» Work instructions
Find the line with "move: green button (302,434) to (714,357)" in the data below. Repeat it and every line after it up to the end, exactly, but drop the pictures.

» Data section
▽

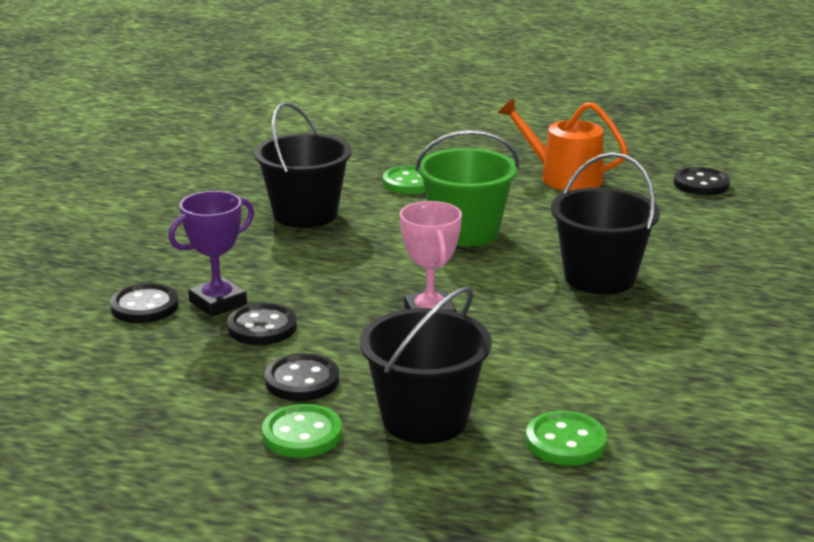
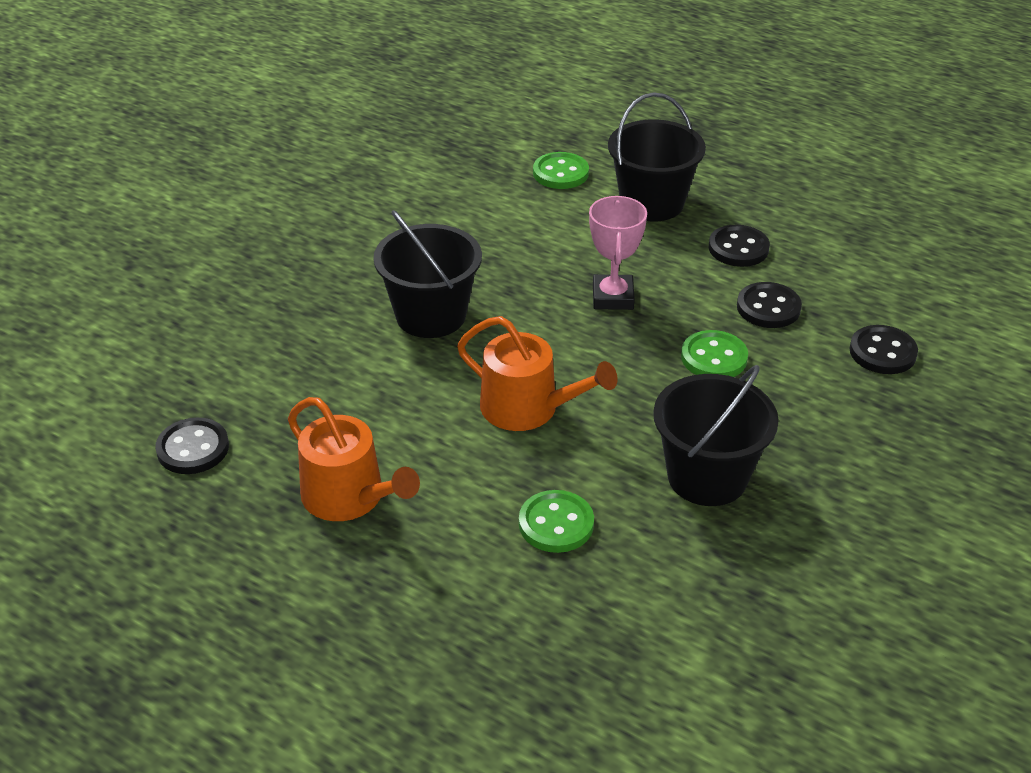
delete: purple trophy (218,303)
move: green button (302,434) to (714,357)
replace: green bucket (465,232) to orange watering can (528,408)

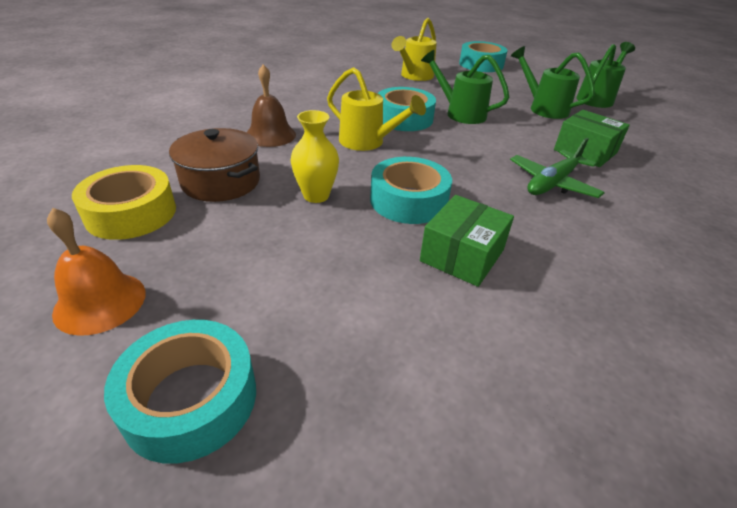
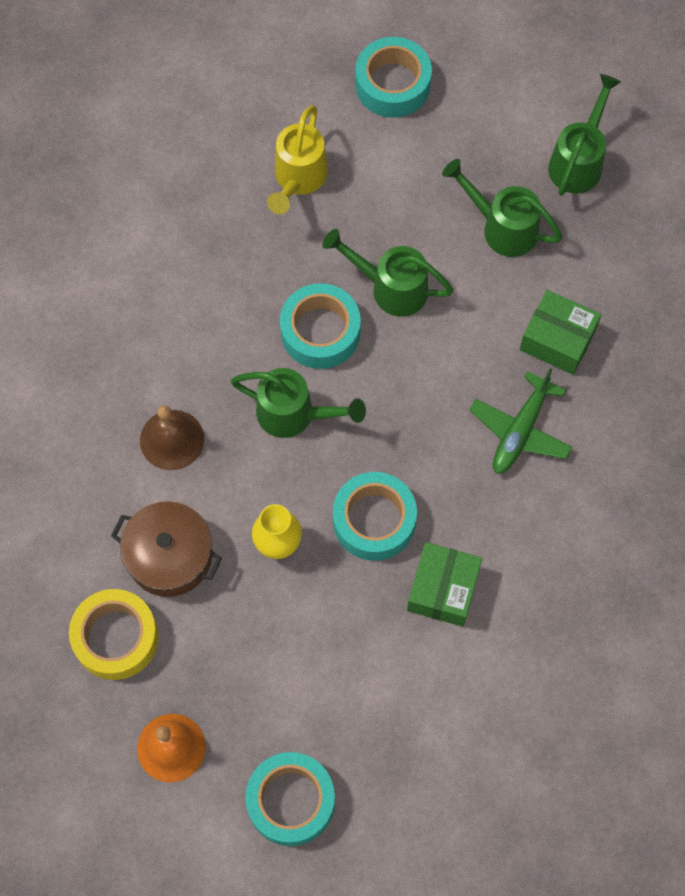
recolor: yellow watering can (367,142) to green watering can (294,414)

△

» Reply
move: green button (302,434) to (714,357)
replace: green bucket (465,232) to orange watering can (528,408)

recolor: yellow watering can (367,142) to green watering can (294,414)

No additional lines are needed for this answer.